#### [EXERCISE INSTRUCTIONS]
Below this line is the material. Write out only its lines from the one containing "white box [127,766,183,814] -> none" through the one containing "white carrot [187,766,271,864] -> none", both kept, exactly.

#### [DATA TO EXAMINE]
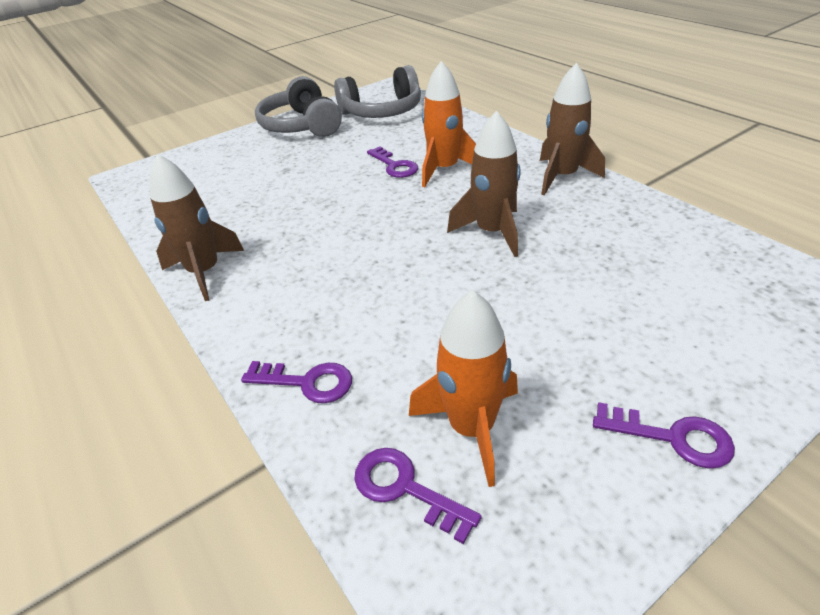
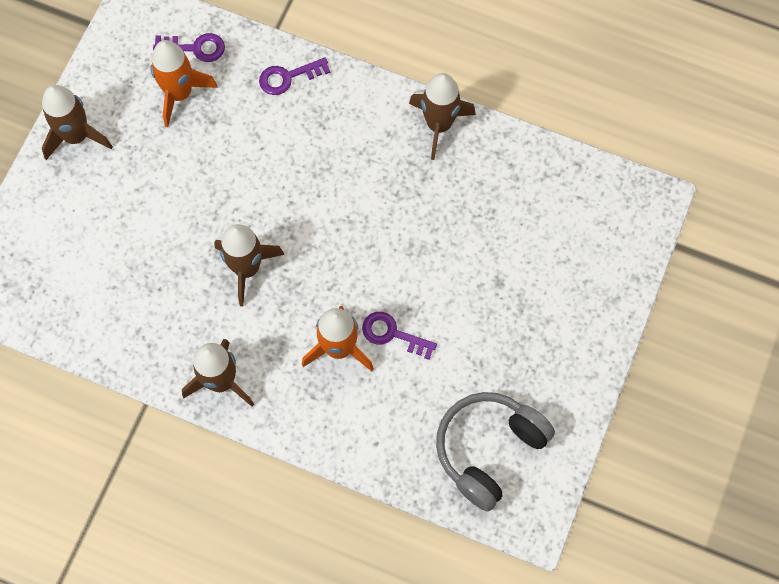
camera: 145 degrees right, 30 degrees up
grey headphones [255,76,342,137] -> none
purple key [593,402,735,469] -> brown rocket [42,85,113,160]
==
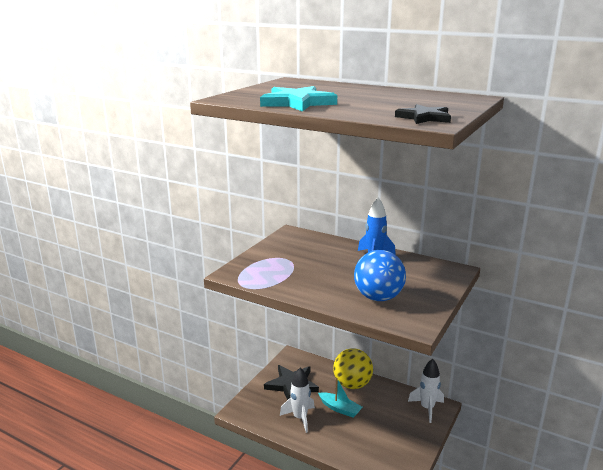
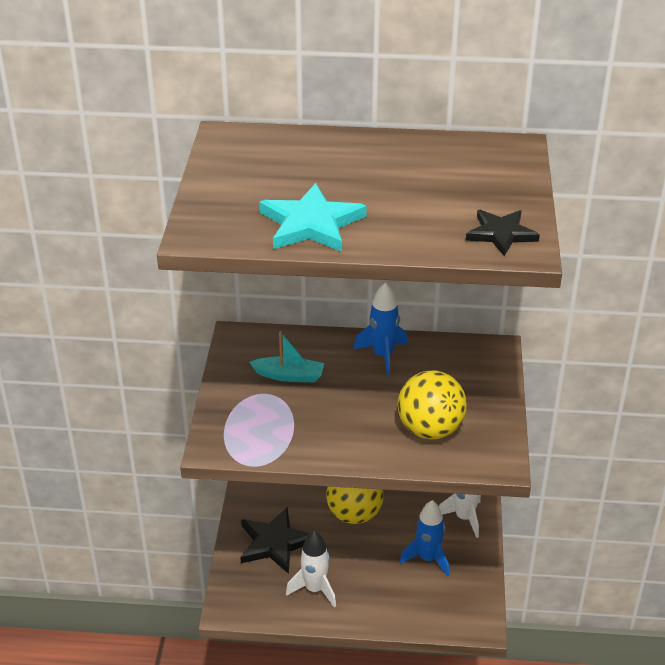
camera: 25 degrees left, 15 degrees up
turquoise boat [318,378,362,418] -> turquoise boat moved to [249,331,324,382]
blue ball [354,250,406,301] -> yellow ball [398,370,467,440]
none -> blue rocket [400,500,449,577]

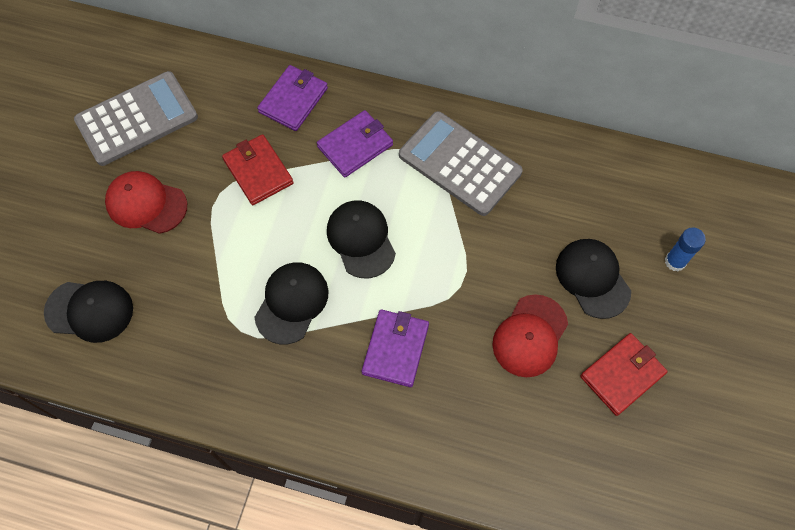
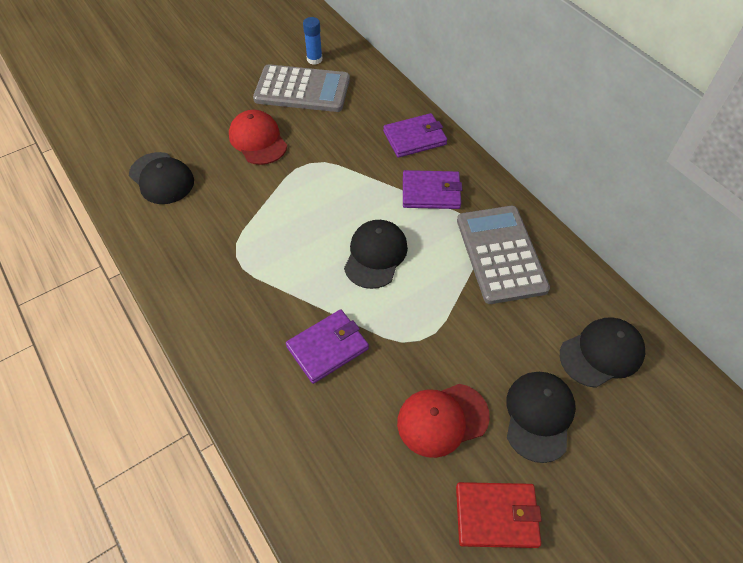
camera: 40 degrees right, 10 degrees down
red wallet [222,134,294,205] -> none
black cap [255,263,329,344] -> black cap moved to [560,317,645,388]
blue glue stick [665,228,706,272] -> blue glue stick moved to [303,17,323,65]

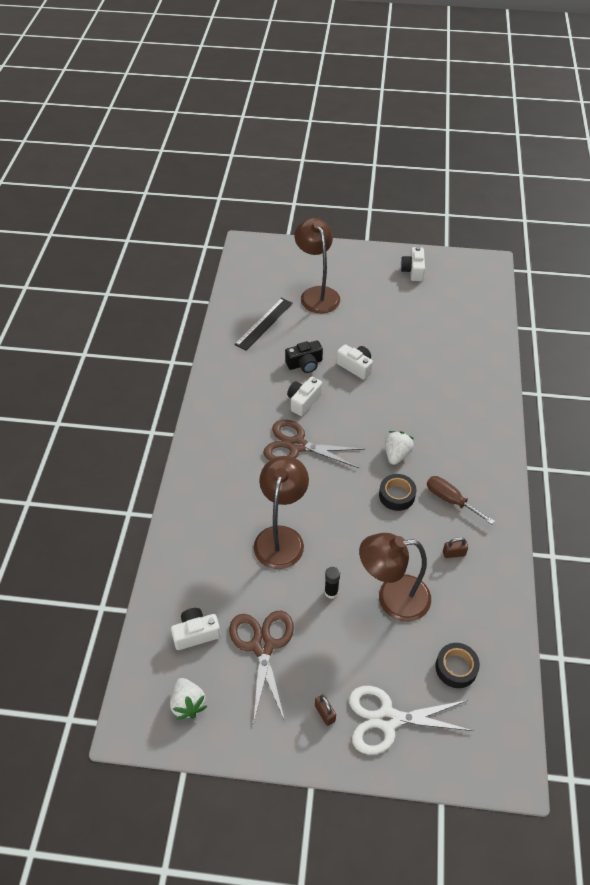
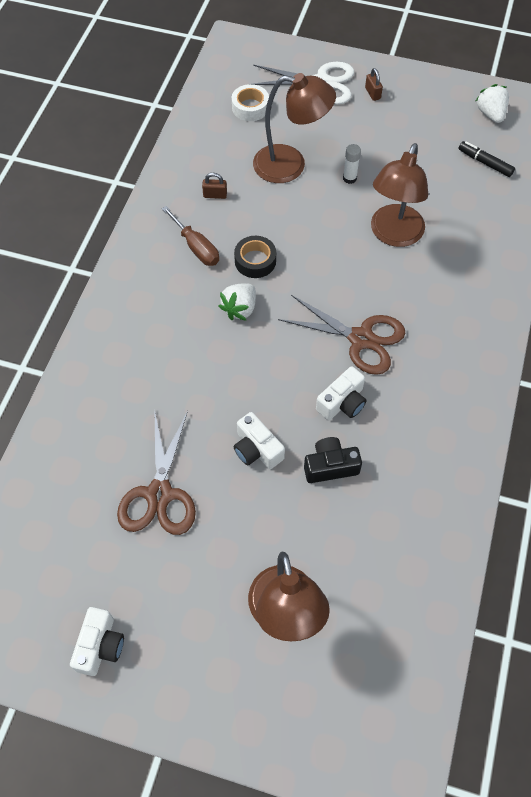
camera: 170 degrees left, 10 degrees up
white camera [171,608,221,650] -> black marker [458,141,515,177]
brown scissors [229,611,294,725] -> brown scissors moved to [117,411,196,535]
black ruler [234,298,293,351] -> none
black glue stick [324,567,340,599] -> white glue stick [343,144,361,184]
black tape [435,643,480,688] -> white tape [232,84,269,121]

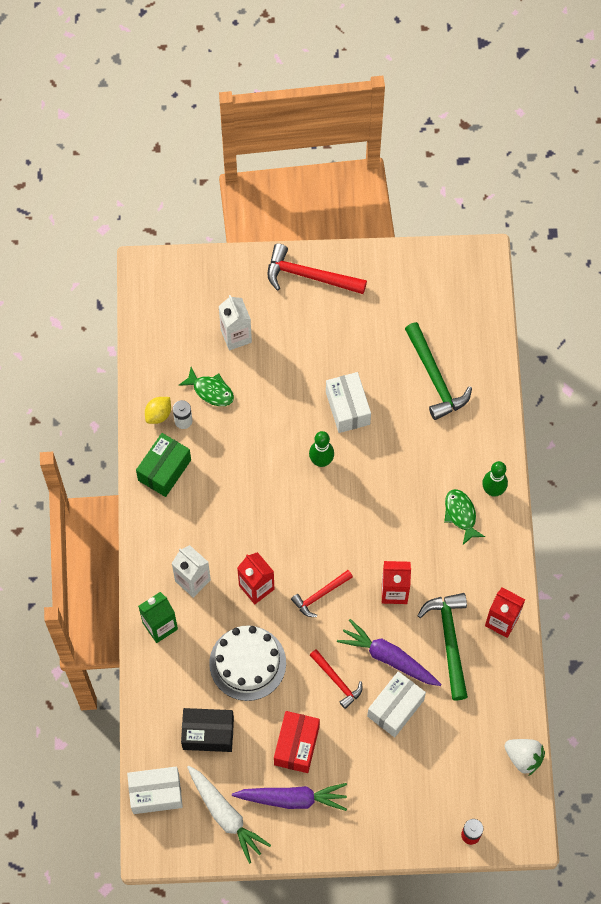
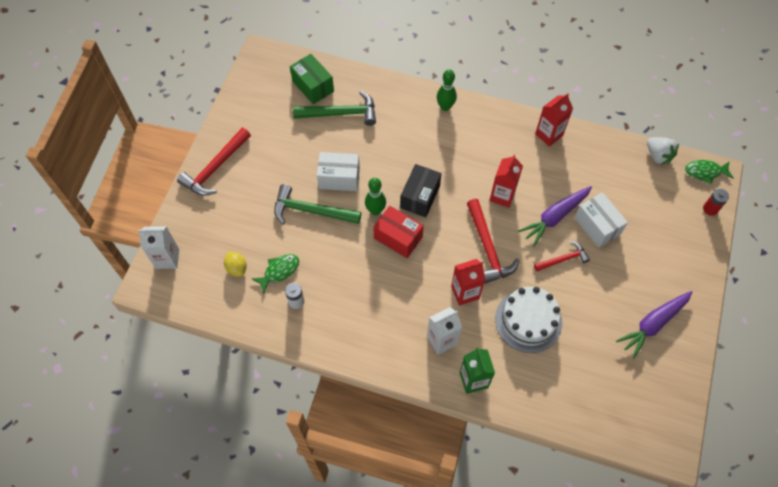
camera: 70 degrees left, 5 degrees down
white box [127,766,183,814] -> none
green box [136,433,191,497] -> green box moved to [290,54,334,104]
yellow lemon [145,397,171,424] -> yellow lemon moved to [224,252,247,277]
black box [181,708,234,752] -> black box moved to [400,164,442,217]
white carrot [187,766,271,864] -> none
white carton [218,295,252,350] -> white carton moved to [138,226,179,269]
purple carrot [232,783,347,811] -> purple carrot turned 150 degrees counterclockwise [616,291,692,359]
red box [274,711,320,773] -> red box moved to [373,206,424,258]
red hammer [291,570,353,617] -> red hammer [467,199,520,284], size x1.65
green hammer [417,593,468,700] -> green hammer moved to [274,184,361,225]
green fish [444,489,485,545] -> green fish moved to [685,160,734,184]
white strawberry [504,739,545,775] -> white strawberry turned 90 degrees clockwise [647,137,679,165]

#### [EXERCISE RESULT]
white box [127,766,183,814] -> none
green box [136,433,191,497] -> green box moved to [290,54,334,104]
yellow lemon [145,397,171,424] -> yellow lemon moved to [224,252,247,277]
black box [181,708,234,752] -> black box moved to [400,164,442,217]
white carrot [187,766,271,864] -> none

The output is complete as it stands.